DATA EXCERPTS section start

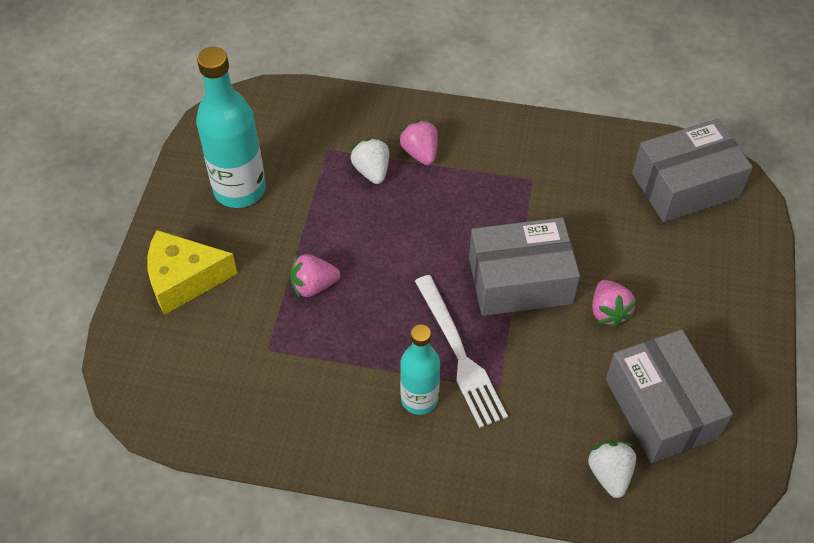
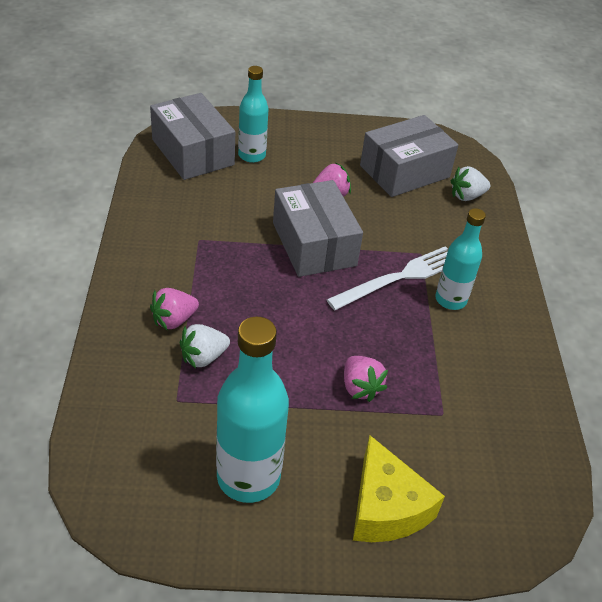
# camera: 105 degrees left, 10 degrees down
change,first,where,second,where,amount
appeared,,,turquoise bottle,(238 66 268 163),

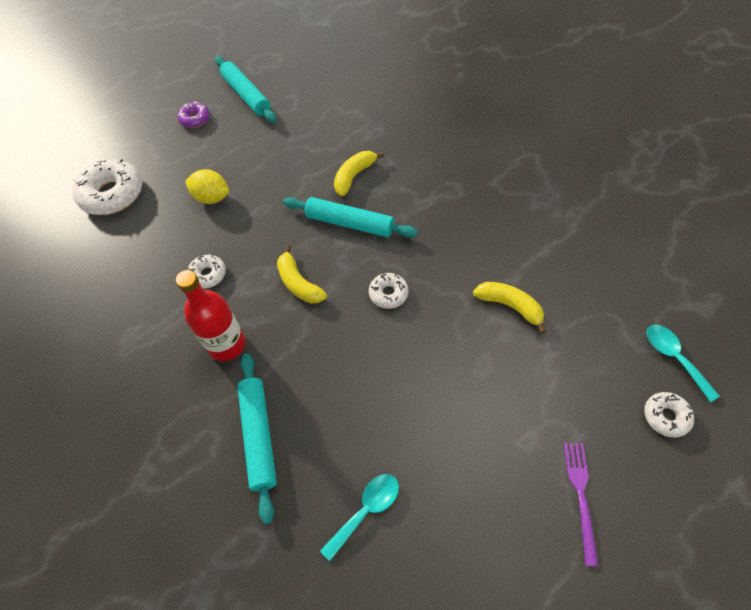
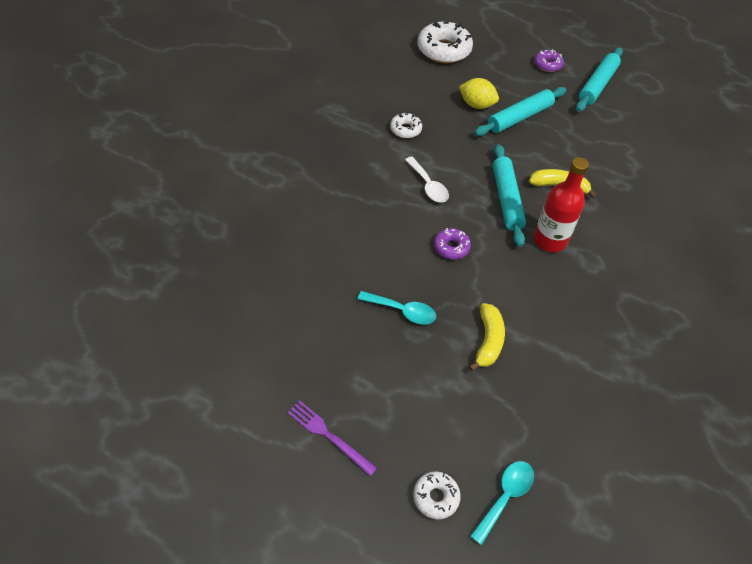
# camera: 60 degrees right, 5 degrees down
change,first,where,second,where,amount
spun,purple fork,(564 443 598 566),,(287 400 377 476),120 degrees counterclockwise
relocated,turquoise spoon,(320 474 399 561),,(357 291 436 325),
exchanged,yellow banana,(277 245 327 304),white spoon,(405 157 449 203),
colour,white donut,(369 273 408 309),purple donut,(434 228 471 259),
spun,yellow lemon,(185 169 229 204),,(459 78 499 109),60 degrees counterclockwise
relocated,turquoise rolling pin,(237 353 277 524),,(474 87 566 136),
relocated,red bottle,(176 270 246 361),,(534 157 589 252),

DATA EXCERPTS section end
DATA EXCERPTS section start

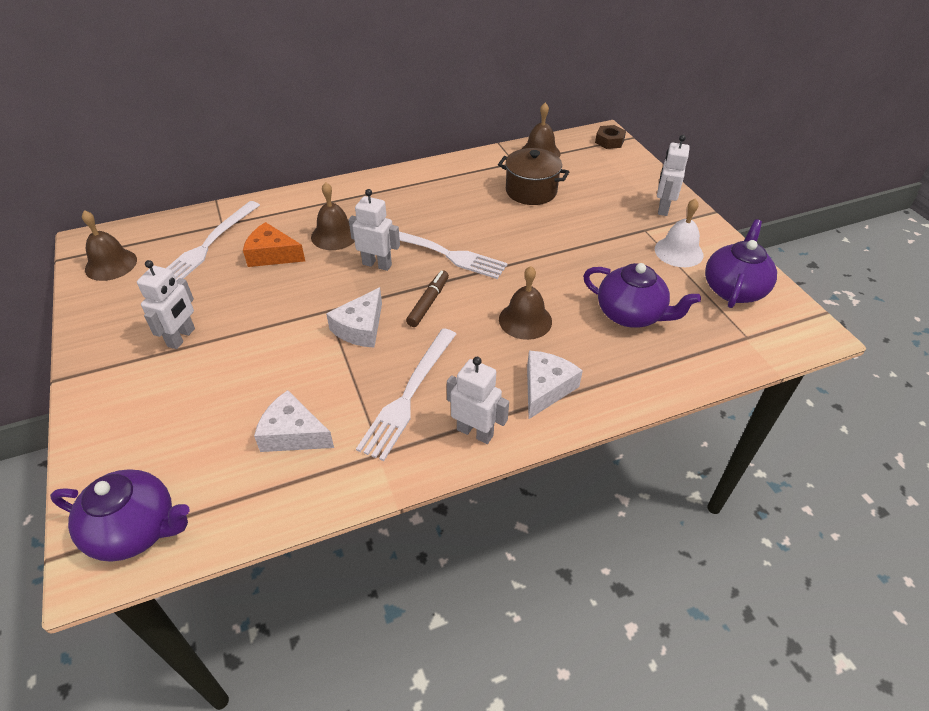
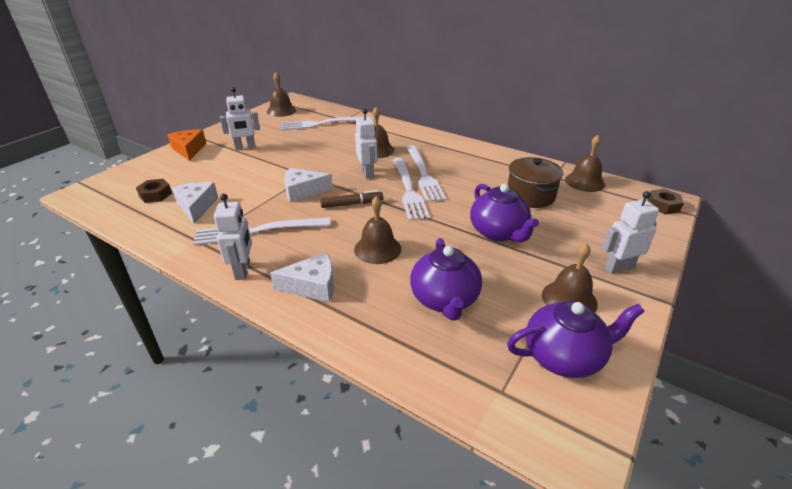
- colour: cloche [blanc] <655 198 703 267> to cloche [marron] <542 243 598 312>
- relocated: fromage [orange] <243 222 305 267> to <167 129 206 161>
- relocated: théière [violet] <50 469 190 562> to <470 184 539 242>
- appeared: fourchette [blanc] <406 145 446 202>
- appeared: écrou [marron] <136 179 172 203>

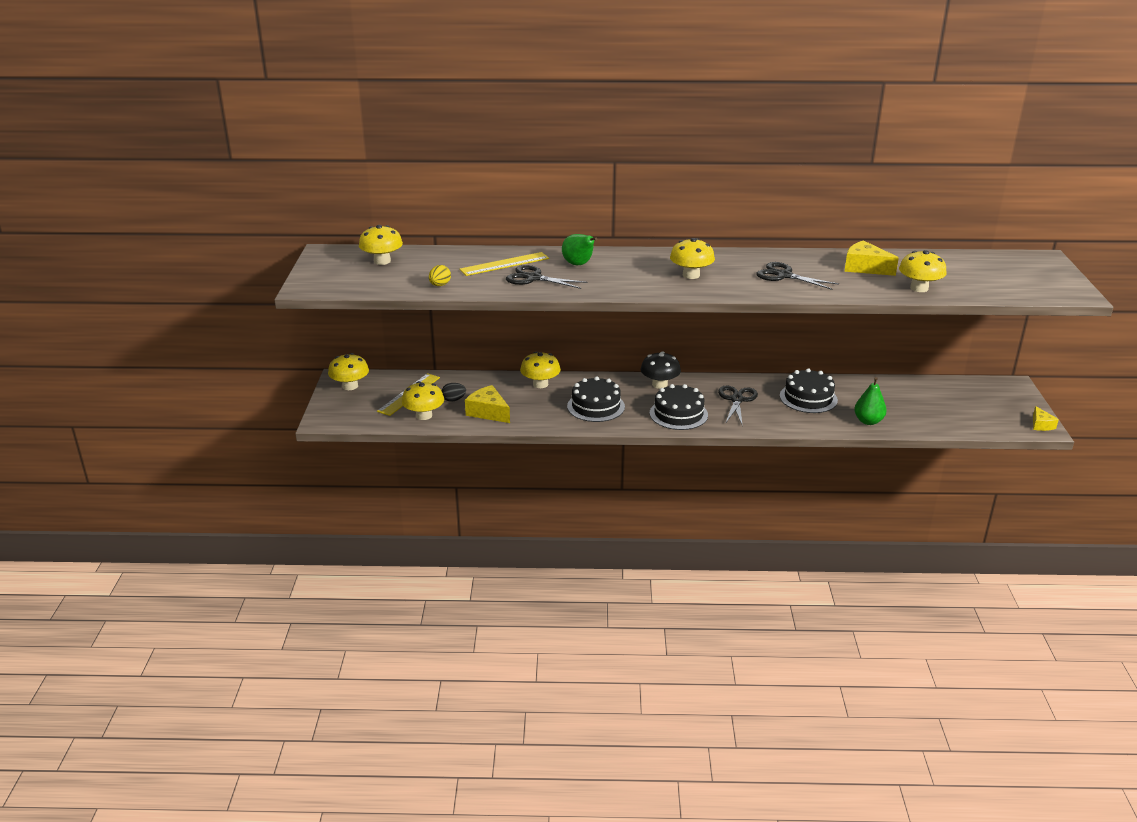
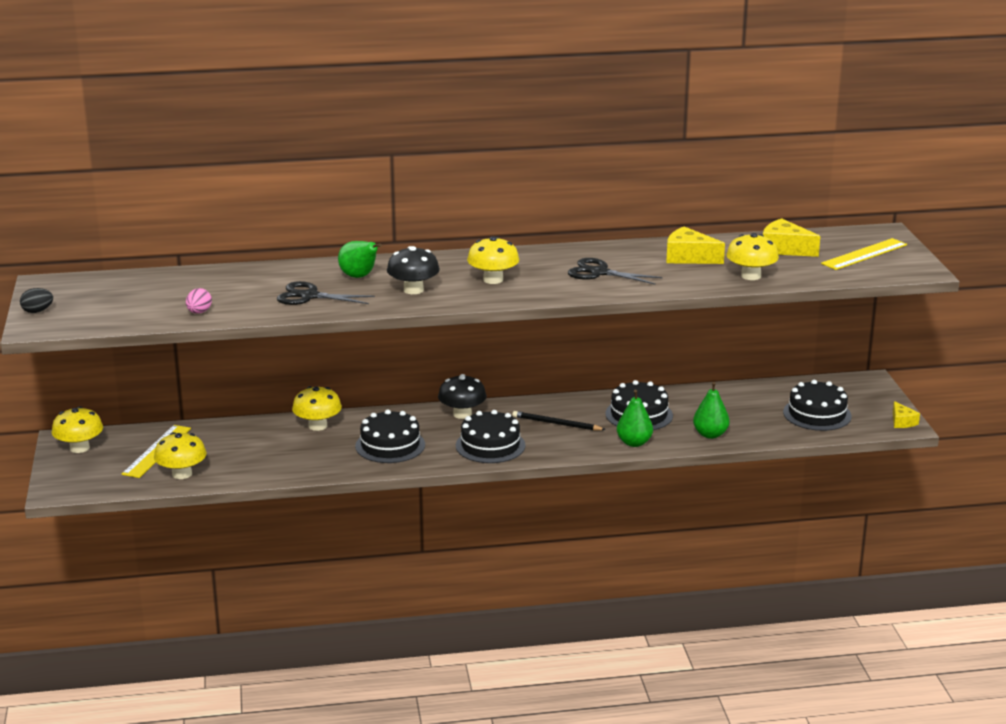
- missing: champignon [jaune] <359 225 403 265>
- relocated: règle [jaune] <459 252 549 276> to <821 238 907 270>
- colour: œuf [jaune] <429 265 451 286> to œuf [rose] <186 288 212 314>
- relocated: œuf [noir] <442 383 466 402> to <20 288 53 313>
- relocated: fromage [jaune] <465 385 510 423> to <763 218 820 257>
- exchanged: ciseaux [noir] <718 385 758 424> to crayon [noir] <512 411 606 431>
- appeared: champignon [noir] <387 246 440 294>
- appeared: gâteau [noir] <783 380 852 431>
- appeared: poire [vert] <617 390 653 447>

DATA EXCERPTS section end

-- TASK TO CARRY OUT --
Copy, from the data above, every line where the word "blanc" appears.

-- ANSWER BOX --
- colour: cloche [blanc] <655 198 703 267> to cloche [marron] <542 243 598 312>
- appeared: fourchette [blanc] <406 145 446 202>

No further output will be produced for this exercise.